- _Directions_
Your task is to copy every line of the records below that contains "AGND".

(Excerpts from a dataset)

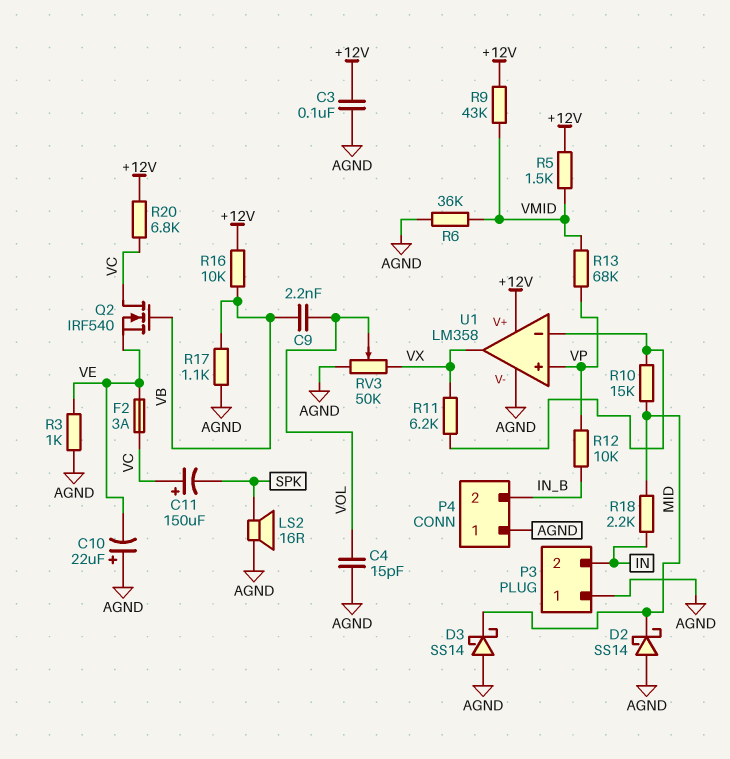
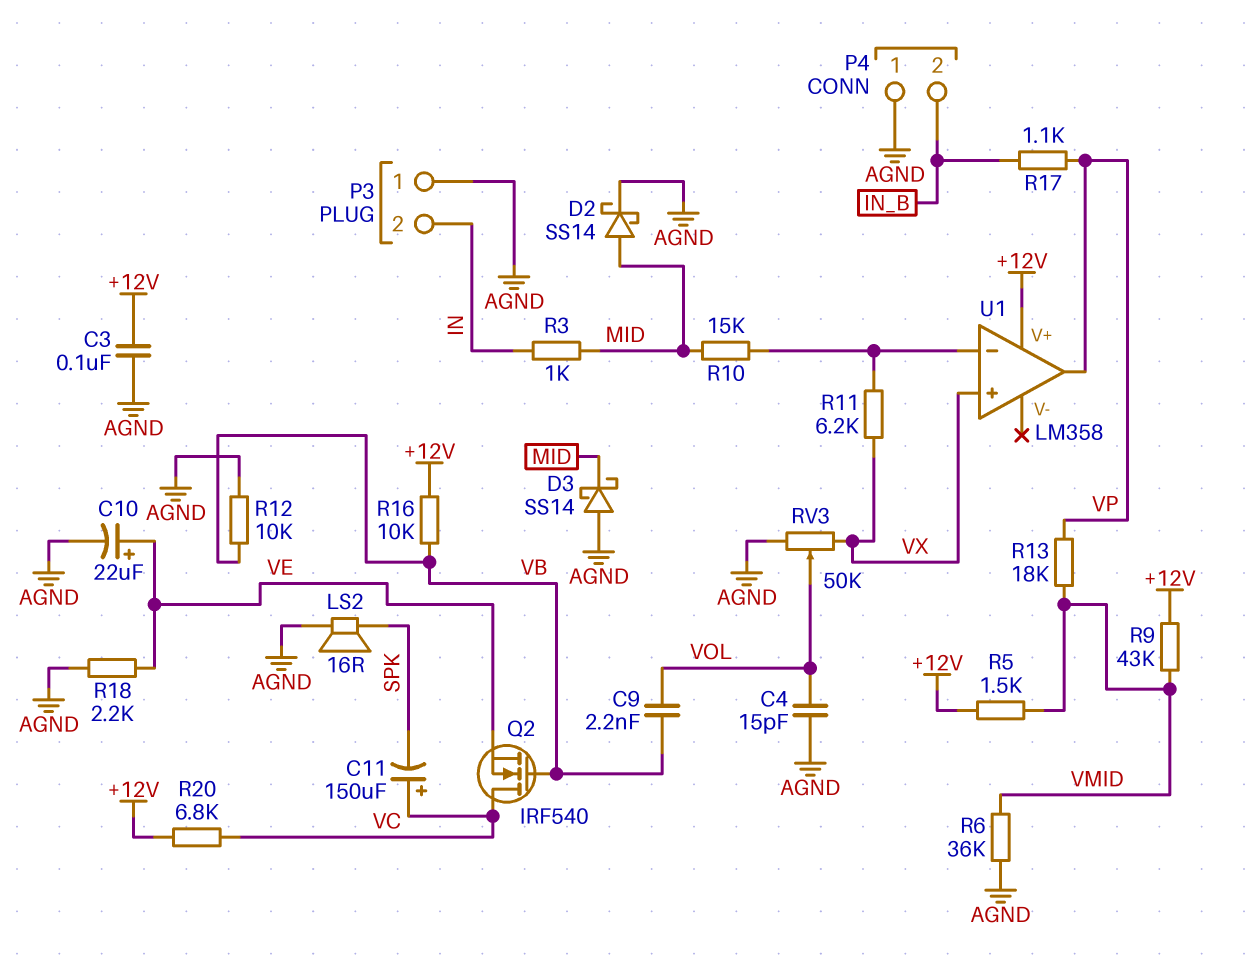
C10: 22uF (plus AGND, minus VE) -> 22uF (plus VE, minus AGND)
D2: schottky SS14 (A AGND, K MID) -> schottky SS14 (A MID, K AGND)
F2: 3A (VC, VE) -> none
R3: 1k (AGND, VE) -> 1k (IN, MID)
R12: 10k (IN_B, VP) -> 10k (AGND, VB)
R13: 68k (VMID, VP) -> 18k (VMID, VP)
R17: 1.1k (AGND, VB) -> 1.1k (IN_B, VP)
R18: 2.2k (IN, MID) -> 2.2k (AGND, VE)
U1 pin V-: AGND -> none
U1 pin in+: VP -> VX
U1 pin out: VX -> VP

- _Answer to the problem_
C10: 22uF (plus AGND, minus VE) -> 22uF (plus VE, minus AGND)
D2: schottky SS14 (A AGND, K MID) -> schottky SS14 (A MID, K AGND)
R3: 1k (AGND, VE) -> 1k (IN, MID)
R12: 10k (IN_B, VP) -> 10k (AGND, VB)
R17: 1.1k (AGND, VB) -> 1.1k (IN_B, VP)
R18: 2.2k (IN, MID) -> 2.2k (AGND, VE)
U1 pin V-: AGND -> none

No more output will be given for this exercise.